EXTRACTED ENTRIES:

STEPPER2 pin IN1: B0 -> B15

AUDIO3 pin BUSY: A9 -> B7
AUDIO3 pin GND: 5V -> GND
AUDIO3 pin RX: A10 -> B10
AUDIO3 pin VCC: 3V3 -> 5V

==

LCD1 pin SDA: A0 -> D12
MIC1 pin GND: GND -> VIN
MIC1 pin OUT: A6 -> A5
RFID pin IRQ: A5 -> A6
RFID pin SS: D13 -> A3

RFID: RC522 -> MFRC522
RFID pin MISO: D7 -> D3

...

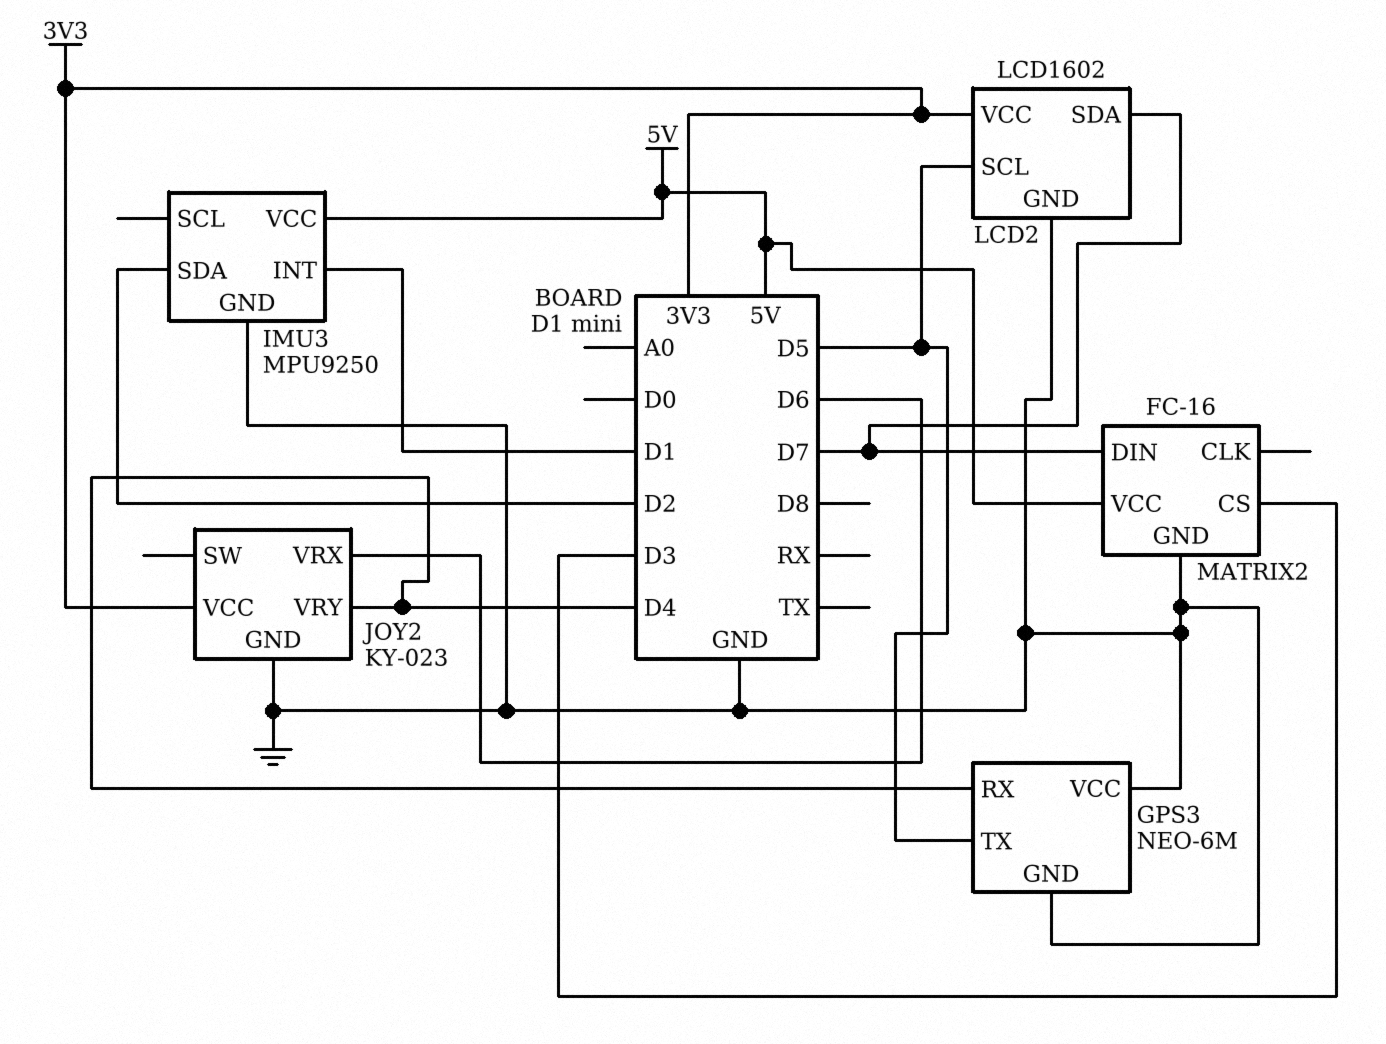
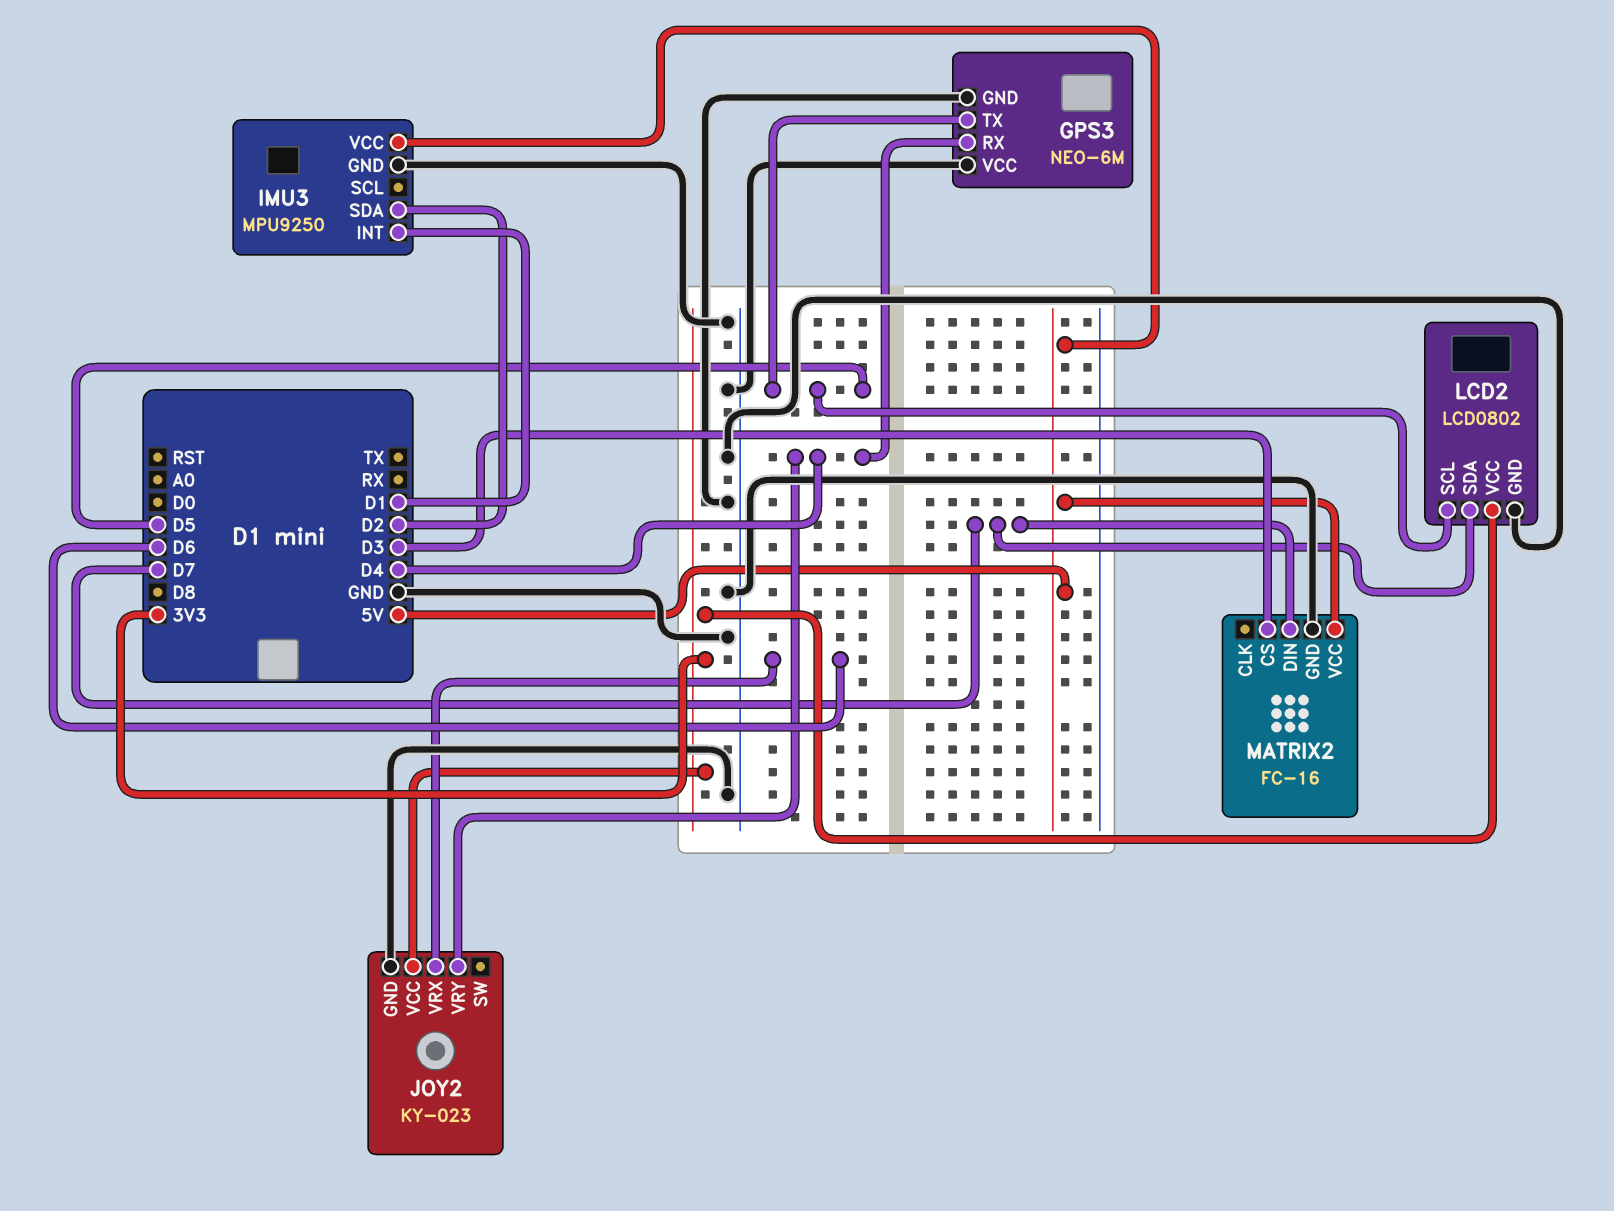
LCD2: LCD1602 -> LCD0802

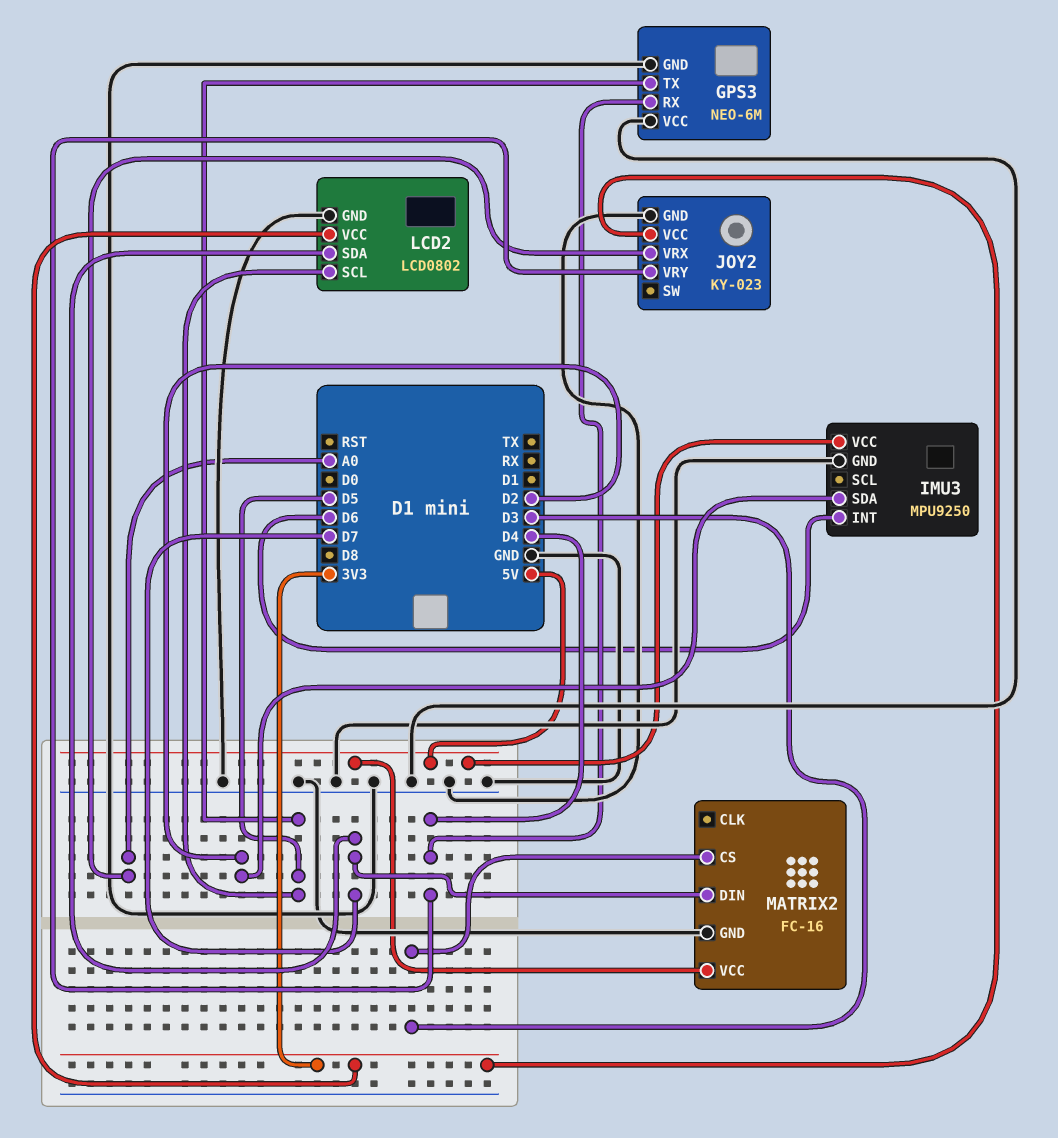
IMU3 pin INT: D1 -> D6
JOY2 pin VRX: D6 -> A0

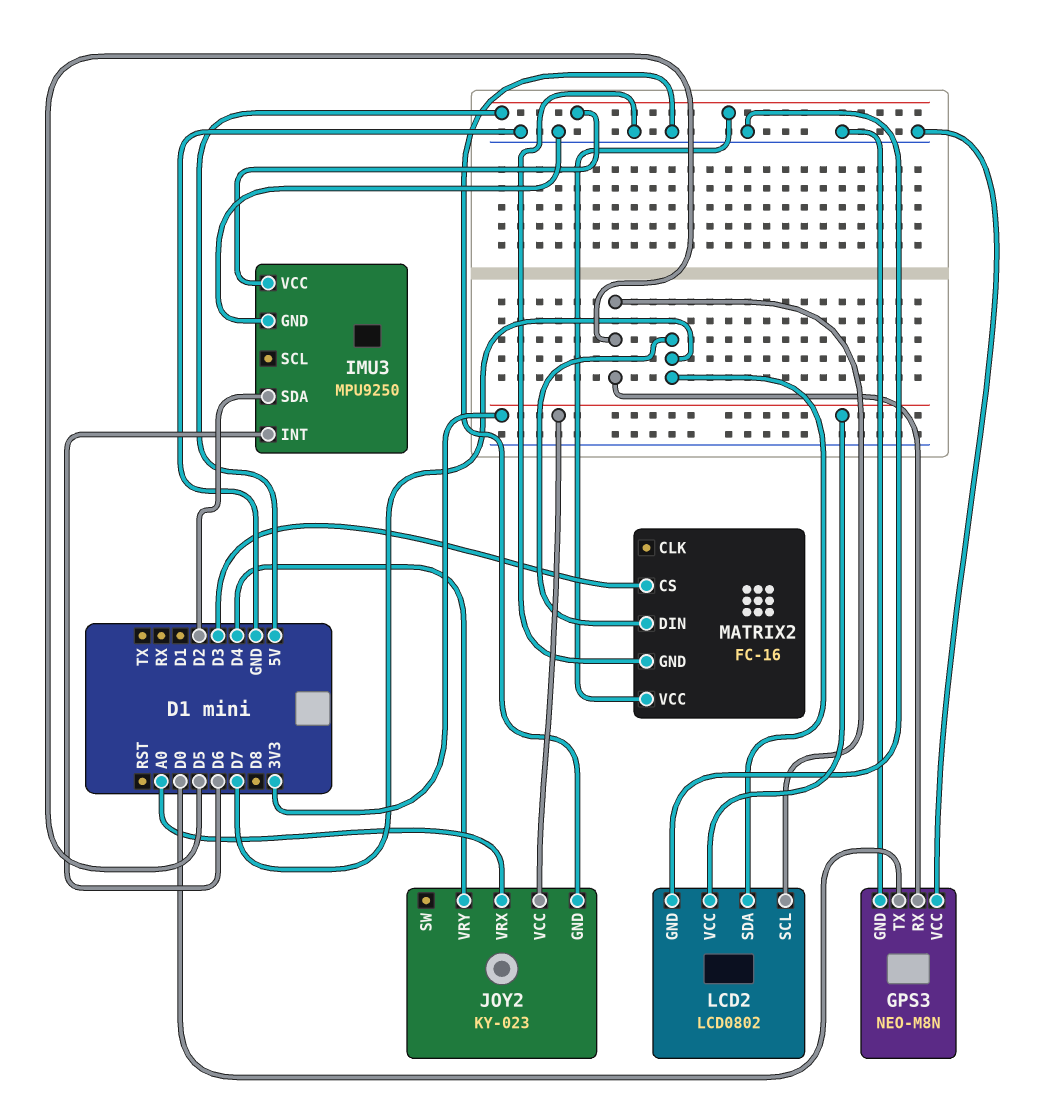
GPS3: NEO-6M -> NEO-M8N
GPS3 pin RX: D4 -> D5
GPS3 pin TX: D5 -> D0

PROBLEM TO SOLVE: "RFID" is the word to look for; copy every line of the data that has it.

ANSWER:
RFID pin IRQ: A5 -> A6
RFID pin SS: D13 -> A3
RFID: RC522 -> MFRC522
RFID pin MISO: D7 -> D3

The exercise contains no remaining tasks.